'''

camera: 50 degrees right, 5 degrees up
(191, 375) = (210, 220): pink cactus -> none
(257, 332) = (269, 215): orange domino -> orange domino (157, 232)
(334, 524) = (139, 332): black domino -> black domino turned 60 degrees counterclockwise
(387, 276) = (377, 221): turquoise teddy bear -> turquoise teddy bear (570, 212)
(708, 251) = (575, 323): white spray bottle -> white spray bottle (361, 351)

'''

Work to be completed —
Give an exact copy of every line from the one holding "(334, 524) = (139, 332): black" through the end of the records, both included, and no other lines.

Task result —
(334, 524) = (139, 332): black domino -> black domino turned 60 degrees counterclockwise
(387, 276) = (377, 221): turquoise teddy bear -> turquoise teddy bear (570, 212)
(708, 251) = (575, 323): white spray bottle -> white spray bottle (361, 351)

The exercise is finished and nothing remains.